What is needed
Pull out every line of the entries below that contains the word "lower". Case counts.

Input records
◆ ◆ ◆ ◆ ◆

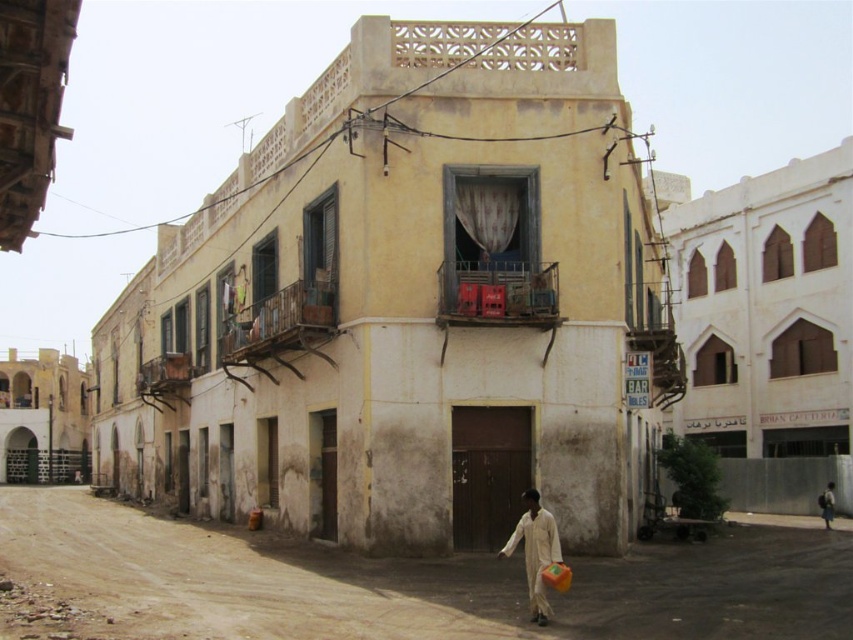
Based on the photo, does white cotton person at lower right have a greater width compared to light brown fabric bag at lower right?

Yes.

◆ ◆ ◆ ◆ ◆

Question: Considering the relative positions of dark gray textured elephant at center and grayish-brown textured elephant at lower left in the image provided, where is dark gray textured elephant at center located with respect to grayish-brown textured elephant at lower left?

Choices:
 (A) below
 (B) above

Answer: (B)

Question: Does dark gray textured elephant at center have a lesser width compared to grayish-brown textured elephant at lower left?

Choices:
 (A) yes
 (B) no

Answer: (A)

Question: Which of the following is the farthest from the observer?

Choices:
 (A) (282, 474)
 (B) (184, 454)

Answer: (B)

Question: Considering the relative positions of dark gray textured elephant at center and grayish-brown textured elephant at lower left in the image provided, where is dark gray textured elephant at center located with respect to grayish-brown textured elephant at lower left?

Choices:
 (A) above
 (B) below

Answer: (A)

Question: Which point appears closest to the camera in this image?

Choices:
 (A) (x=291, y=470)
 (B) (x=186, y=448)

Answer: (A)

◆ ◆ ◆ ◆ ◆

Answer section
Based on the photo, does white cotton person at lower right have a greater width compared to light brown fabric bag at lower right?
Question: Considering the relative positions of dark gray textured elephant at center and grayish-brown textured elephant at lower left in the image provided, where is dark gray textured elephant at center located with respect to grayish-brown textured elephant at lower left?
Question: Does dark gray textured elephant at center have a lesser width compared to grayish-brown textured elephant at lower left?
Question: Considering the relative positions of dark gray textured elephant at center and grayish-brown textured elephant at lower left in the image provided, where is dark gray textured elephant at center located with respect to grayish-brown textured elephant at lower left?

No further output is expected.